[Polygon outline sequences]
*-*-*

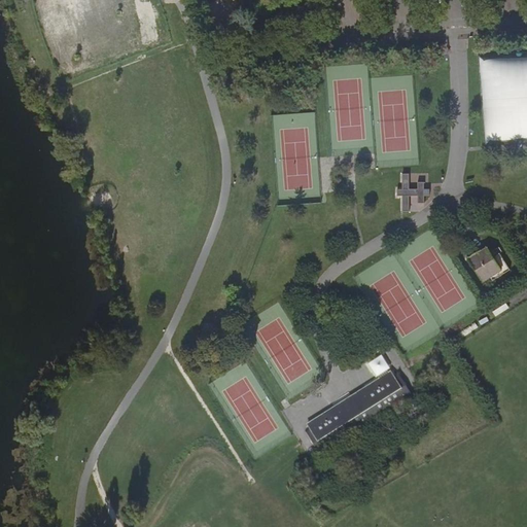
[(526,59),(482,61),(485,140),(526,139),(526,59)]
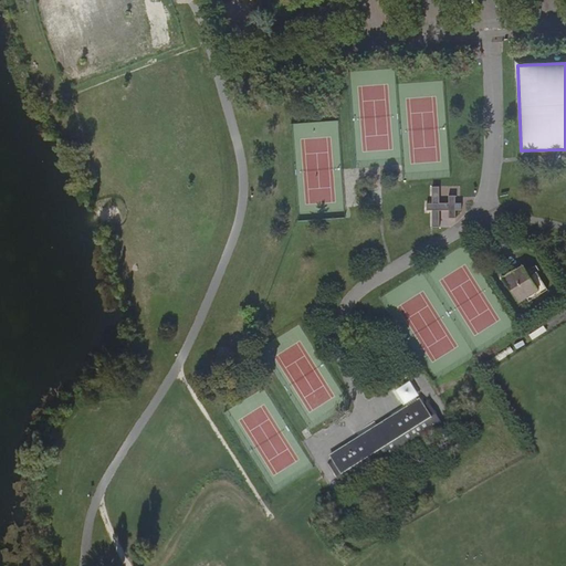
[(343,217),(339,121),(293,123),(296,219),(343,217)]
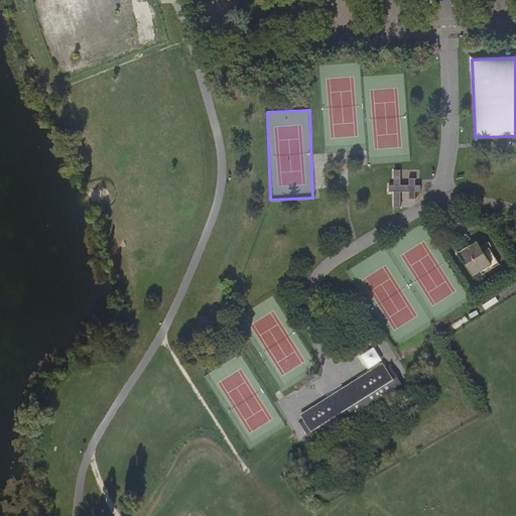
[(392,169),(392,190),(409,190),(409,199),(416,199),(416,190),(418,190),(418,177),(409,178),(409,184),(401,184),(401,169),(392,169)]
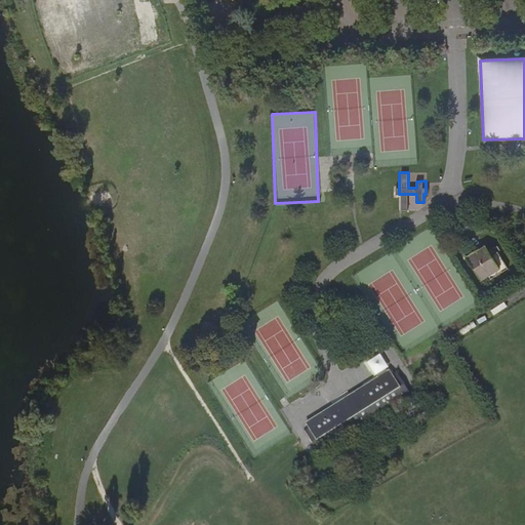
[(468,258),(481,280),(499,269),(486,246),(468,258)]
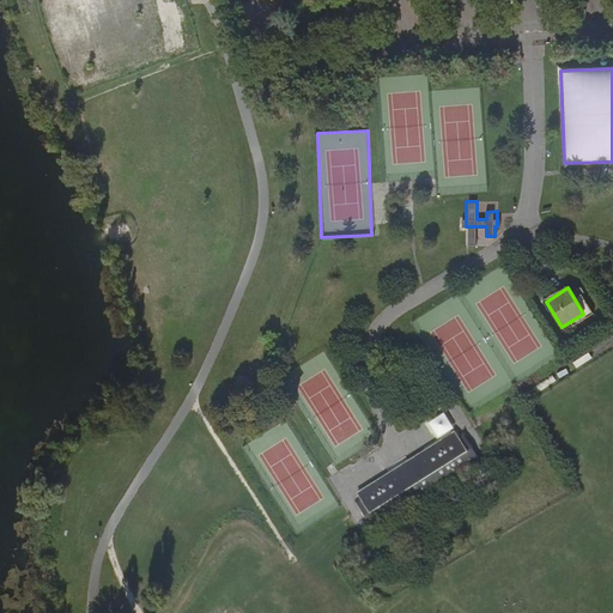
[(430,424),(439,438),(441,437),(442,442),(453,435),(450,431),(454,429),(444,413),(430,424)]
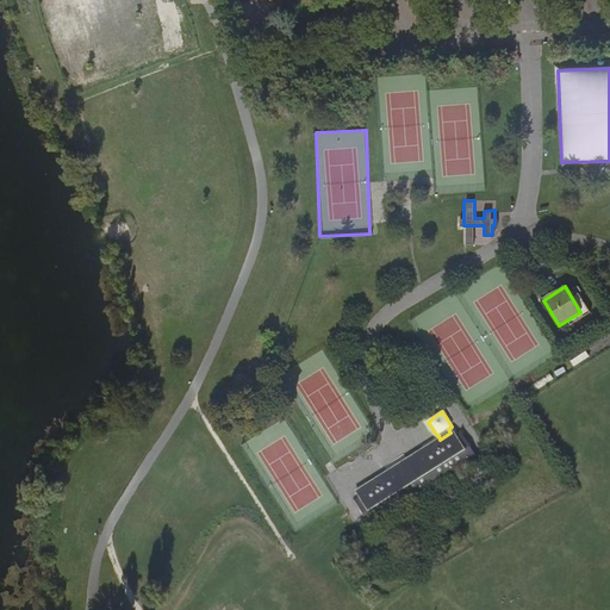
[(440,440),(417,454),(419,458),(405,467),(403,464),(356,493),(378,528),(475,465),(454,431),(450,433),(440,440)]
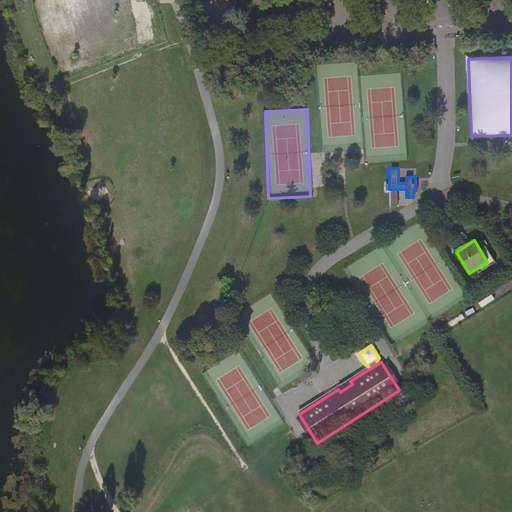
[(350,381),(338,389),(340,392),(352,384),(350,381)]
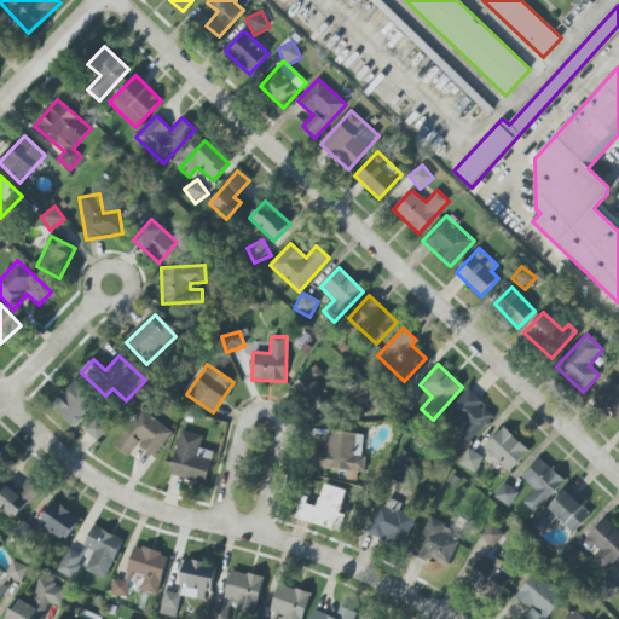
[(618,385),(618,387),(608,377),(591,395),(618,420),(618,385)]
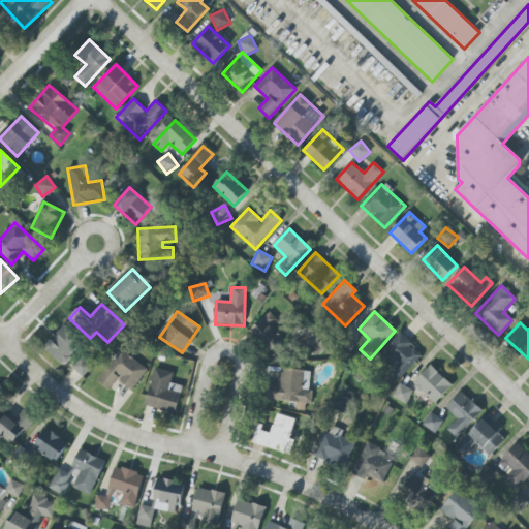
[(62,366),(83,343),(64,325),(43,348),(62,366)]
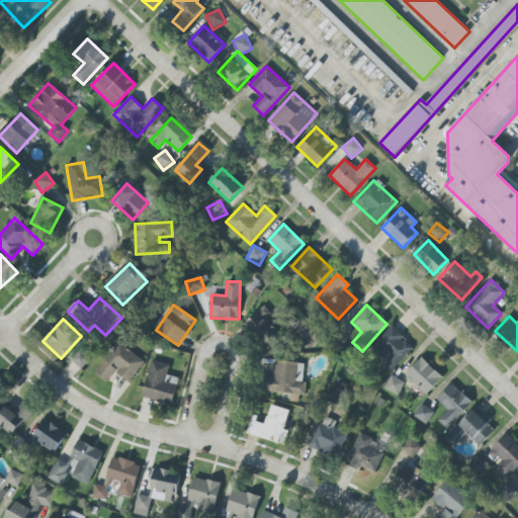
[(257,325),(252,319),(244,324),(255,339),(261,334),(267,342),(278,334),(266,319),(257,325)]
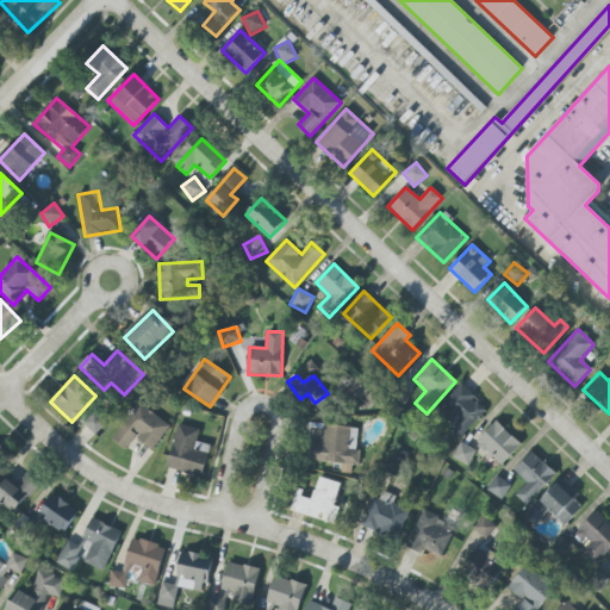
[(452,424),(447,430),(459,440),(487,410),(460,384),(436,410),(452,424)]
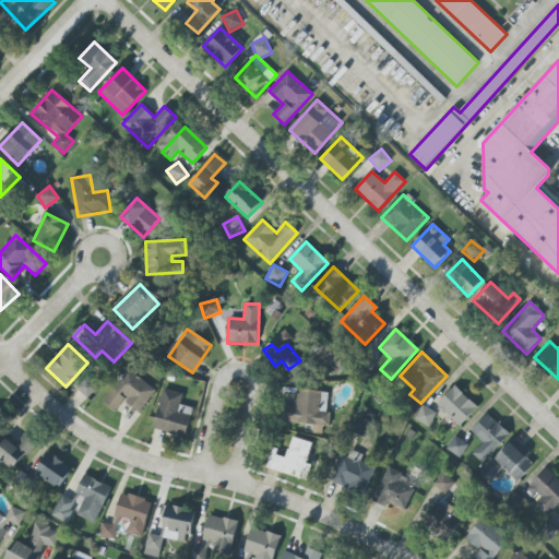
[(156,389),(126,370),(104,404),(116,412),(123,401),(141,412),(156,389)]
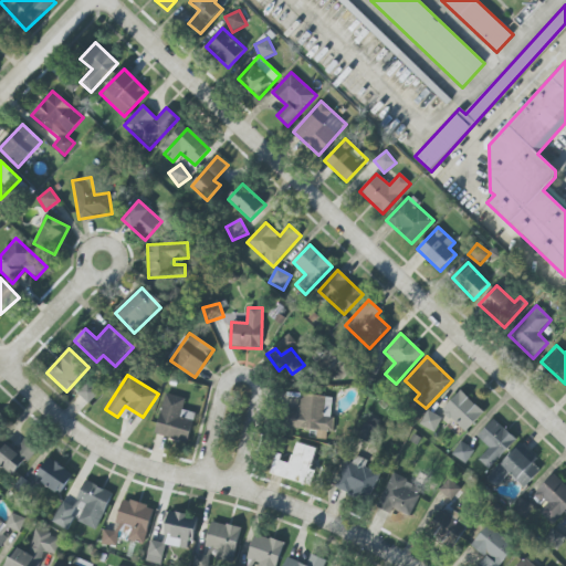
[(88,404),(100,391),(90,381),(77,392),(88,404)]
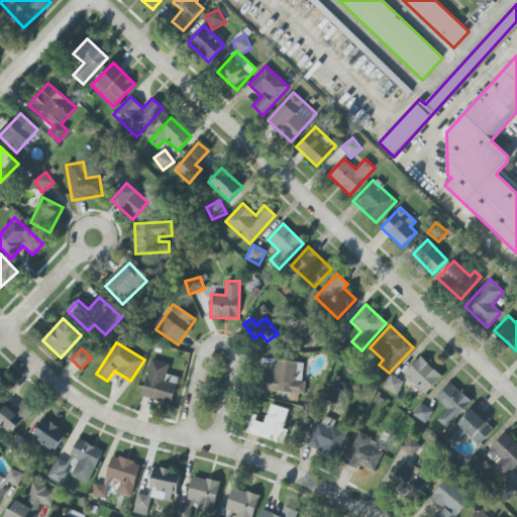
[(441,377),(420,357),(404,376),(425,395),(441,377)]
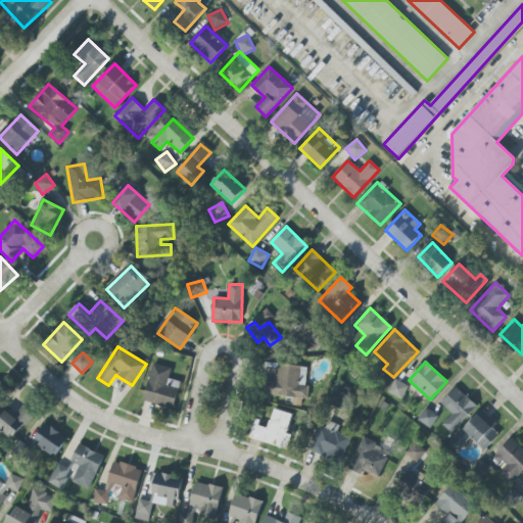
[(172,369),(153,364),(143,401),(173,410),(181,382),(169,379),(172,369)]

*-*-*

Job item
Please transcribe exactly the lines from the one containing "[(343,217),(339,121),(293,123),(296,219),(343,217)]" through the final line of the data, including both, and nothing else. Pictures are to be left out.

Exercise solution
[(343,217),(339,121),(293,123),(296,219),(343,217)]
[(392,169),(392,190),(409,190),(409,199),(416,199),(416,190),(418,190),(418,177),(409,178),(409,184),(401,184),(401,169),(392,169)]
[(468,258),(481,280),(499,269),(486,246),(468,258)]
[(430,424),(439,438),(441,437),(442,442),(453,435),(450,431),(454,429),(444,413),(430,424)]
[(440,440),(417,454),(419,458),(405,467),(403,464),(356,493),(378,528),(475,465),(454,431),(450,433),(440,440)]
[(350,381),(338,389),(340,392),(352,384),(350,381)]
[(618,385),(618,387),(608,377),(591,395),(618,420),(618,385)]
[(62,366),(83,343),(64,325),(43,348),(62,366)]
[(257,325),(252,319),(244,324),(255,339),(261,334),(267,342),(278,334),(266,319),(257,325)]
[(452,424),(447,430),(459,440),(487,410),(460,384),(436,410),(452,424)]
[(156,389),(126,370),(104,404),(116,412),(123,401),(141,412),(156,389)]
[(88,404),(100,391),(90,381),(77,392),(88,404)]
[(441,377),(420,357),(404,376),(425,395),(441,377)]
[(172,369),(153,364),(143,401),(173,410),(181,382),(169,379),(172,369)]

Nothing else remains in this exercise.